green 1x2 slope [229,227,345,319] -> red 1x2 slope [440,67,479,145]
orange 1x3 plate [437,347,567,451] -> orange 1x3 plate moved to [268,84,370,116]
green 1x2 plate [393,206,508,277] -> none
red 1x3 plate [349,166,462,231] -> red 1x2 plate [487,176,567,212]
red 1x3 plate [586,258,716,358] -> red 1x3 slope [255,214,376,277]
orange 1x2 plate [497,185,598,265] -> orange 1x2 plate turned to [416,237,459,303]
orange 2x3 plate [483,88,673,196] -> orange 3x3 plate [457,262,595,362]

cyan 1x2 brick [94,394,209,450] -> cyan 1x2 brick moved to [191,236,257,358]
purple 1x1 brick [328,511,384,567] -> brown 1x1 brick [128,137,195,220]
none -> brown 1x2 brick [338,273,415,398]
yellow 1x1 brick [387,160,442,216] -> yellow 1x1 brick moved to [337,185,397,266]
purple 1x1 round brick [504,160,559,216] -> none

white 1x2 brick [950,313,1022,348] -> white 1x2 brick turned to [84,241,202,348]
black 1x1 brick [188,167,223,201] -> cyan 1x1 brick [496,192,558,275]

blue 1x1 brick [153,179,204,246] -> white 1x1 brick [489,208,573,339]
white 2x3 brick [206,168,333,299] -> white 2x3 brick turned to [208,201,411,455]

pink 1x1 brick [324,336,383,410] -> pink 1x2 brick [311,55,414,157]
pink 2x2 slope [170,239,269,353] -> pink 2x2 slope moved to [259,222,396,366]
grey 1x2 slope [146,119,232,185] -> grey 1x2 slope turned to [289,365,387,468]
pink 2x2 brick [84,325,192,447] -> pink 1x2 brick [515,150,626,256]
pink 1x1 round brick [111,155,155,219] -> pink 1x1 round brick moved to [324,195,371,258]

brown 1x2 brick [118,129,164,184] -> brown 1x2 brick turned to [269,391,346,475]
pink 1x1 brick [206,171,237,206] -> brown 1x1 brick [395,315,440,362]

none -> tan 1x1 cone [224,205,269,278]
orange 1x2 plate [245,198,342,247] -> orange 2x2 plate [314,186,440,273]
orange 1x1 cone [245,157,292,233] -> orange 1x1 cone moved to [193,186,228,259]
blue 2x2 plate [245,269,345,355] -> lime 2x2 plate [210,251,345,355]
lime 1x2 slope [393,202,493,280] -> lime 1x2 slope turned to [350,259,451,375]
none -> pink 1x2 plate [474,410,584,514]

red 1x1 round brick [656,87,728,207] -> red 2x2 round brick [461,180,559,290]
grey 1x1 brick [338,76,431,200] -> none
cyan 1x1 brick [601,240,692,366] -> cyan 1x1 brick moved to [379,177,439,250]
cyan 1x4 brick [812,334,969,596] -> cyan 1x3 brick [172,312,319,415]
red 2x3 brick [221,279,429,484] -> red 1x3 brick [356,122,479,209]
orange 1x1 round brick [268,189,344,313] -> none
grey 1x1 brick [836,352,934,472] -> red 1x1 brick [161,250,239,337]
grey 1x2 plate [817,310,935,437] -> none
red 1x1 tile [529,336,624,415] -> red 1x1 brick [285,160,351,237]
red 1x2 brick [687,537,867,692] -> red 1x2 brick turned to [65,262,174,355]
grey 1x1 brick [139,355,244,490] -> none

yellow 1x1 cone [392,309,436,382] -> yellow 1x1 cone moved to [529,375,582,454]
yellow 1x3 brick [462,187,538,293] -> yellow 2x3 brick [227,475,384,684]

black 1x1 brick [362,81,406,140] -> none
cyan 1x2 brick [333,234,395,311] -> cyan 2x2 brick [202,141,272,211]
▬▬▬
The required output is the stretch of entries above from the line containing "yellow 1x1 brick [387,160,442,216]" through the line containing "black 1x1 brick [362,81,406,140] -> none", reproduced exactly.

yellow 1x1 brick [387,160,442,216] -> yellow 1x1 brick moved to [337,185,397,266]
purple 1x1 round brick [504,160,559,216] -> none

white 1x2 brick [950,313,1022,348] -> white 1x2 brick turned to [84,241,202,348]
black 1x1 brick [188,167,223,201] -> cyan 1x1 brick [496,192,558,275]

blue 1x1 brick [153,179,204,246] -> white 1x1 brick [489,208,573,339]
white 2x3 brick [206,168,333,299] -> white 2x3 brick turned to [208,201,411,455]

pink 1x1 brick [324,336,383,410] -> pink 1x2 brick [311,55,414,157]
pink 2x2 slope [170,239,269,353] -> pink 2x2 slope moved to [259,222,396,366]
grey 1x2 slope [146,119,232,185] -> grey 1x2 slope turned to [289,365,387,468]
pink 2x2 brick [84,325,192,447] -> pink 1x2 brick [515,150,626,256]
pink 1x1 round brick [111,155,155,219] -> pink 1x1 round brick moved to [324,195,371,258]

brown 1x2 brick [118,129,164,184] -> brown 1x2 brick turned to [269,391,346,475]
pink 1x1 brick [206,171,237,206] -> brown 1x1 brick [395,315,440,362]

none -> tan 1x1 cone [224,205,269,278]
orange 1x2 plate [245,198,342,247] -> orange 2x2 plate [314,186,440,273]
orange 1x1 cone [245,157,292,233] -> orange 1x1 cone moved to [193,186,228,259]
blue 2x2 plate [245,269,345,355] -> lime 2x2 plate [210,251,345,355]
lime 1x2 slope [393,202,493,280] -> lime 1x2 slope turned to [350,259,451,375]
none -> pink 1x2 plate [474,410,584,514]

red 1x1 round brick [656,87,728,207] -> red 2x2 round brick [461,180,559,290]
grey 1x1 brick [338,76,431,200] -> none
cyan 1x1 brick [601,240,692,366] -> cyan 1x1 brick moved to [379,177,439,250]
cyan 1x4 brick [812,334,969,596] -> cyan 1x3 brick [172,312,319,415]
red 2x3 brick [221,279,429,484] -> red 1x3 brick [356,122,479,209]
orange 1x1 round brick [268,189,344,313] -> none
grey 1x1 brick [836,352,934,472] -> red 1x1 brick [161,250,239,337]
grey 1x2 plate [817,310,935,437] -> none
red 1x1 tile [529,336,624,415] -> red 1x1 brick [285,160,351,237]
red 1x2 brick [687,537,867,692] -> red 1x2 brick turned to [65,262,174,355]
grey 1x1 brick [139,355,244,490] -> none

yellow 1x1 cone [392,309,436,382] -> yellow 1x1 cone moved to [529,375,582,454]
yellow 1x3 brick [462,187,538,293] -> yellow 2x3 brick [227,475,384,684]

black 1x1 brick [362,81,406,140] -> none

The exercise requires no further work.